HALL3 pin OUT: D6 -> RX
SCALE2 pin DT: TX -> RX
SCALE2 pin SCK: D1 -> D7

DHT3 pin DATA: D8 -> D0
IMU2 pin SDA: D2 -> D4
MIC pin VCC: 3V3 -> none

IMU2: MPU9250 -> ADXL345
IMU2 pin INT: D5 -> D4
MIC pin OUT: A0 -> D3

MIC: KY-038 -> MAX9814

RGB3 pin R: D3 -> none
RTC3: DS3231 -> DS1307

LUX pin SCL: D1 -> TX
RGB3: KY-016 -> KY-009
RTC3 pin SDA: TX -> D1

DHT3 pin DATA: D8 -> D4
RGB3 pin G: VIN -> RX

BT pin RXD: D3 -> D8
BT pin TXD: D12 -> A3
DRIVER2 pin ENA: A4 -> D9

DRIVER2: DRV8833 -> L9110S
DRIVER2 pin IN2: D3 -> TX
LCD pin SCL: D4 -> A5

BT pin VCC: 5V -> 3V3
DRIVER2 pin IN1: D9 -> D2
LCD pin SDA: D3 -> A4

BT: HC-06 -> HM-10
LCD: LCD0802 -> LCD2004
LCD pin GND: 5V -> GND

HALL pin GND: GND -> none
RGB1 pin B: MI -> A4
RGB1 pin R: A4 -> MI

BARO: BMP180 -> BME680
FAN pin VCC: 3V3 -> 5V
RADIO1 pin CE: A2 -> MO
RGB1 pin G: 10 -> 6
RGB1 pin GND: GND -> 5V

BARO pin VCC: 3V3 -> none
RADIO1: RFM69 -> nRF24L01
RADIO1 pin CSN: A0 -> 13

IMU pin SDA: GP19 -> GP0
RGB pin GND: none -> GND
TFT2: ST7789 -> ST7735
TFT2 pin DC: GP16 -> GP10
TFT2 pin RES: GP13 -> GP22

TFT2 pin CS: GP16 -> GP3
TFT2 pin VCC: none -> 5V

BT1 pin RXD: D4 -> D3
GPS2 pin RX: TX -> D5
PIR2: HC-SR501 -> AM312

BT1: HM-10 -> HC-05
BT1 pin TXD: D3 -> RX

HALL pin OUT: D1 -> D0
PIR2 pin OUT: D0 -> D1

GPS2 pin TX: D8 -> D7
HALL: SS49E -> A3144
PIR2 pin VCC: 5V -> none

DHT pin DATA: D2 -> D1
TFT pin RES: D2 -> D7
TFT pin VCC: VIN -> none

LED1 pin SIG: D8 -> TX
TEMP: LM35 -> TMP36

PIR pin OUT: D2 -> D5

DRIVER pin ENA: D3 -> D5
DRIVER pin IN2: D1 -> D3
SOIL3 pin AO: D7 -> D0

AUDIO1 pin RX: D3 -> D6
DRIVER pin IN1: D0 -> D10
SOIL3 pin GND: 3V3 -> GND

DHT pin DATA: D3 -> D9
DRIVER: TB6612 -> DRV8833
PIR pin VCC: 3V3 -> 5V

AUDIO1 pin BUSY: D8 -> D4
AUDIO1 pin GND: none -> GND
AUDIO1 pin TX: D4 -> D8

TASK REQUIREMENTS: Reproduce the material above in full, word for word.

WRITTEN SOLUTION:
HALL3 pin OUT: D6 -> RX
SCALE2 pin DT: TX -> RX
SCALE2 pin SCK: D1 -> D7

DHT3 pin DATA: D8 -> D0
IMU2 pin SDA: D2 -> D4
MIC pin VCC: 3V3 -> none

IMU2: MPU9250 -> ADXL345
IMU2 pin INT: D5 -> D4
MIC pin OUT: A0 -> D3

MIC: KY-038 -> MAX9814

RGB3 pin R: D3 -> none
RTC3: DS3231 -> DS1307

LUX pin SCL: D1 -> TX
RGB3: KY-016 -> KY-009
RTC3 pin SDA: TX -> D1

DHT3 pin DATA: D8 -> D4
RGB3 pin G: VIN -> RX

BT pin RXD: D3 -> D8
BT pin TXD: D12 -> A3
DRIVER2 pin ENA: A4 -> D9

DRIVER2: DRV8833 -> L9110S
DRIVER2 pin IN2: D3 -> TX
LCD pin SCL: D4 -> A5

BT pin VCC: 5V -> 3V3
DRIVER2 pin IN1: D9 -> D2
LCD pin SDA: D3 -> A4

BT: HC-06 -> HM-10
LCD: LCD0802 -> LCD2004
LCD pin GND: 5V -> GND

HALL pin GND: GND -> none
RGB1 pin B: MI -> A4
RGB1 pin R: A4 -> MI

BARO: BMP180 -> BME680
FAN pin VCC: 3V3 -> 5V
RADIO1 pin CE: A2 -> MO
RGB1 pin G: 10 -> 6
RGB1 pin GND: GND -> 5V

BARO pin VCC: 3V3 -> none
RADIO1: RFM69 -> nRF24L01
RADIO1 pin CSN: A0 -> 13

IMU pin SDA: GP19 -> GP0
RGB pin GND: none -> GND
TFT2: ST7789 -> ST7735
TFT2 pin DC: GP16 -> GP10
TFT2 pin RES: GP13 -> GP22

TFT2 pin CS: GP16 -> GP3
TFT2 pin VCC: none -> 5V

BT1 pin RXD: D4 -> D3
GPS2 pin RX: TX -> D5
PIR2: HC-SR501 -> AM312

BT1: HM-10 -> HC-05
BT1 pin TXD: D3 -> RX

HALL pin OUT: D1 -> D0
PIR2 pin OUT: D0 -> D1

GPS2 pin TX: D8 -> D7
HALL: SS49E -> A3144
PIR2 pin VCC: 5V -> none

DHT pin DATA: D2 -> D1
TFT pin RES: D2 -> D7
TFT pin VCC: VIN -> none

LED1 pin SIG: D8 -> TX
TEMP: LM35 -> TMP36

PIR pin OUT: D2 -> D5

DRIVER pin ENA: D3 -> D5
DRIVER pin IN2: D1 -> D3
SOIL3 pin AO: D7 -> D0

AUDIO1 pin RX: D3 -> D6
DRIVER pin IN1: D0 -> D10
SOIL3 pin GND: 3V3 -> GND

DHT pin DATA: D3 -> D9
DRIVER: TB6612 -> DRV8833
PIR pin VCC: 3V3 -> 5V

AUDIO1 pin BUSY: D8 -> D4
AUDIO1 pin GND: none -> GND
AUDIO1 pin TX: D4 -> D8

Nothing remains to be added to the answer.